■ **Source material**
┄┄┄┄┄┄┄┄┄┄
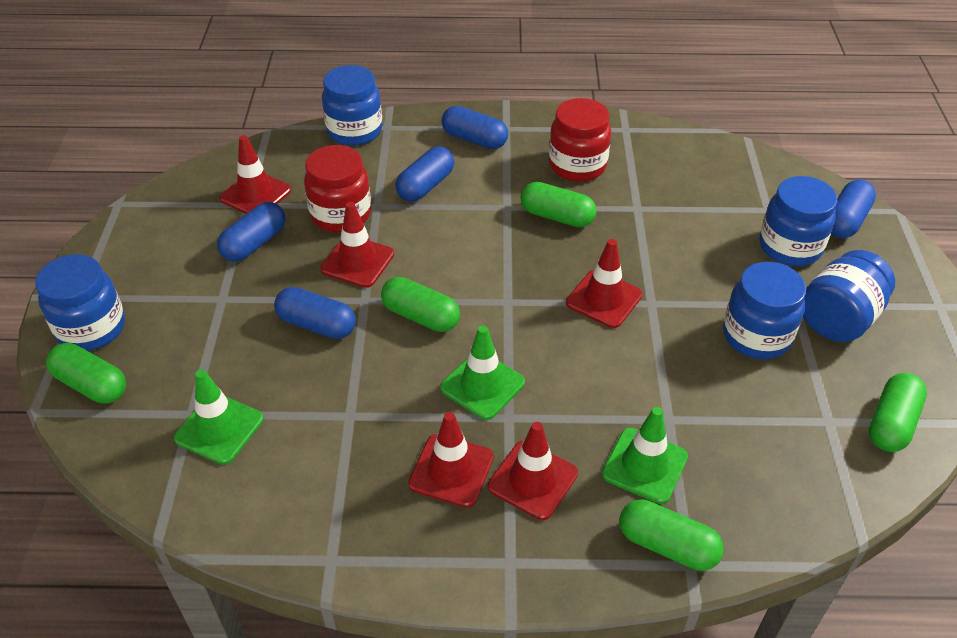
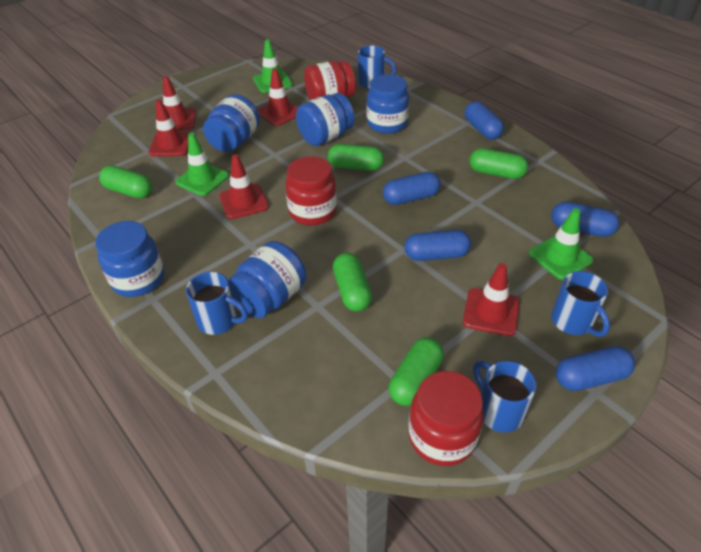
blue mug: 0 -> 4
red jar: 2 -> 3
┄┄┄┄┄┄┄┄┄┄
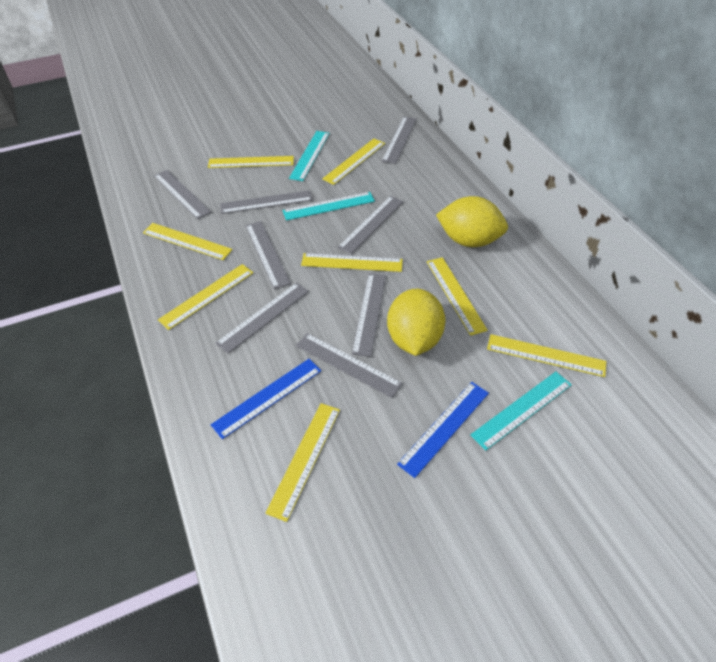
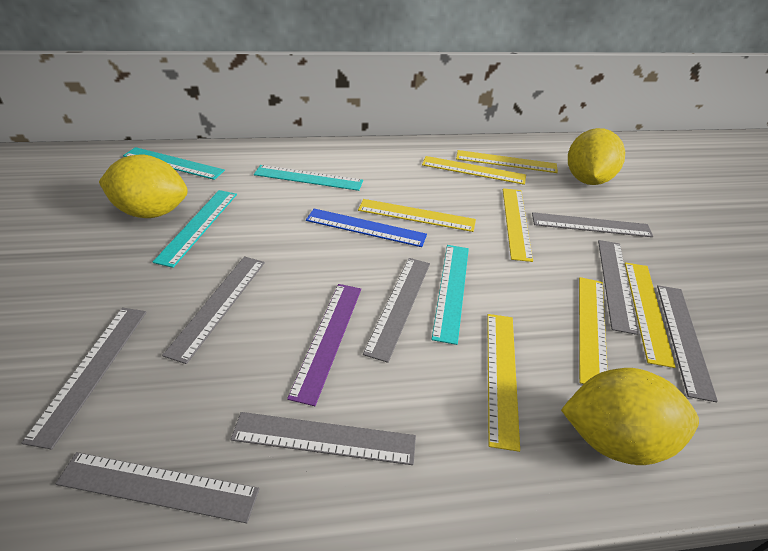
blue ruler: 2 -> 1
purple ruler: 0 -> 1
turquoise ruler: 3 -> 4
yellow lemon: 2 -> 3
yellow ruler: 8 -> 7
┄┄┄┄┄┄┄┄┄┄
For the listing above, print only the lines starting at the line containing "purple ruler: 0 -> 1" and ending at the line containing "yellow ruler: 8 -> 7", exactly, both included.

purple ruler: 0 -> 1
turquoise ruler: 3 -> 4
yellow lemon: 2 -> 3
yellow ruler: 8 -> 7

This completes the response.